Assigned task:
For the entries below, the result should be an exact transcription of the lines from the one with "orange spoon: 4 -> 1" up to and including the one with "turquoise boat: 4 -> 5", and only those.

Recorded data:
::::
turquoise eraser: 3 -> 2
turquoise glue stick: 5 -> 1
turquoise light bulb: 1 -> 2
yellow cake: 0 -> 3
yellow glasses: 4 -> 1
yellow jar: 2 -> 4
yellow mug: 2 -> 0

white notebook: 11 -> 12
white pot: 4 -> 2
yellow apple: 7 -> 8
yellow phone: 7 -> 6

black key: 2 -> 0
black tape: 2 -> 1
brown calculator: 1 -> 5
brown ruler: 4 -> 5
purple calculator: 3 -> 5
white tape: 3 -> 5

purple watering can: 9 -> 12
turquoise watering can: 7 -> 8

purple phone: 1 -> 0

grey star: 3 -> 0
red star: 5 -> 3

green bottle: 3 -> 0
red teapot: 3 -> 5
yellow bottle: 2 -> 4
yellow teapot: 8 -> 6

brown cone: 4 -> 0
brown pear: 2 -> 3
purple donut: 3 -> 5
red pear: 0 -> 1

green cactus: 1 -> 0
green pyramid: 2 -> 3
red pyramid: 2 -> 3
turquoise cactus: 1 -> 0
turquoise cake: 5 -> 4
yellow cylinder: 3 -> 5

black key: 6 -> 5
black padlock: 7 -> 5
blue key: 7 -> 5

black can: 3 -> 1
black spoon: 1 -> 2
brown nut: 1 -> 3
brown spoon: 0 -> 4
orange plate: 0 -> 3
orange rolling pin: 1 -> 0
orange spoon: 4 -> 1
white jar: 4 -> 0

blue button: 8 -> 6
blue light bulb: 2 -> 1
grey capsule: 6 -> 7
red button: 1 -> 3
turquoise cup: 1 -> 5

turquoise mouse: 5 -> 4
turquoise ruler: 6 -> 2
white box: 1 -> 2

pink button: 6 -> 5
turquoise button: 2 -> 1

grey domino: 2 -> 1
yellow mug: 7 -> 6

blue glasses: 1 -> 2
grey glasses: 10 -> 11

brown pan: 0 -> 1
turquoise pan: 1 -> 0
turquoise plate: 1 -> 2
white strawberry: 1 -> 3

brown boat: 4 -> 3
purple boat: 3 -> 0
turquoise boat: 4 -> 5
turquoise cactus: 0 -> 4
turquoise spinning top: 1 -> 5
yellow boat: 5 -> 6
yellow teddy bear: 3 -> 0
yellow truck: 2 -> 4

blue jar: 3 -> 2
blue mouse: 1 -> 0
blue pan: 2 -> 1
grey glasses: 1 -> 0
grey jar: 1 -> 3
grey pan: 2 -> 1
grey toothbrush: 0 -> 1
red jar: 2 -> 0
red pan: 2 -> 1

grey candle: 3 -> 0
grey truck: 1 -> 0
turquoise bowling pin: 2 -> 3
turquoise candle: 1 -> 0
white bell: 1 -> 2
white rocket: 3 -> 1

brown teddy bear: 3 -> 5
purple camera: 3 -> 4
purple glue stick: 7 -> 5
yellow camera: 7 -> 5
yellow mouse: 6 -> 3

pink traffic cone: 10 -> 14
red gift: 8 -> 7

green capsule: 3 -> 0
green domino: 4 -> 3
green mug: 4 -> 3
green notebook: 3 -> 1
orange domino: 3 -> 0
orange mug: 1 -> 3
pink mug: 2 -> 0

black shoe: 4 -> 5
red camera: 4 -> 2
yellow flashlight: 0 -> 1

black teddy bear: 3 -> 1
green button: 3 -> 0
::::
Answer to the exercise:
orange spoon: 4 -> 1
white jar: 4 -> 0

blue button: 8 -> 6
blue light bulb: 2 -> 1
grey capsule: 6 -> 7
red button: 1 -> 3
turquoise cup: 1 -> 5

turquoise mouse: 5 -> 4
turquoise ruler: 6 -> 2
white box: 1 -> 2

pink button: 6 -> 5
turquoise button: 2 -> 1

grey domino: 2 -> 1
yellow mug: 7 -> 6

blue glasses: 1 -> 2
grey glasses: 10 -> 11

brown pan: 0 -> 1
turquoise pan: 1 -> 0
turquoise plate: 1 -> 2
white strawberry: 1 -> 3

brown boat: 4 -> 3
purple boat: 3 -> 0
turquoise boat: 4 -> 5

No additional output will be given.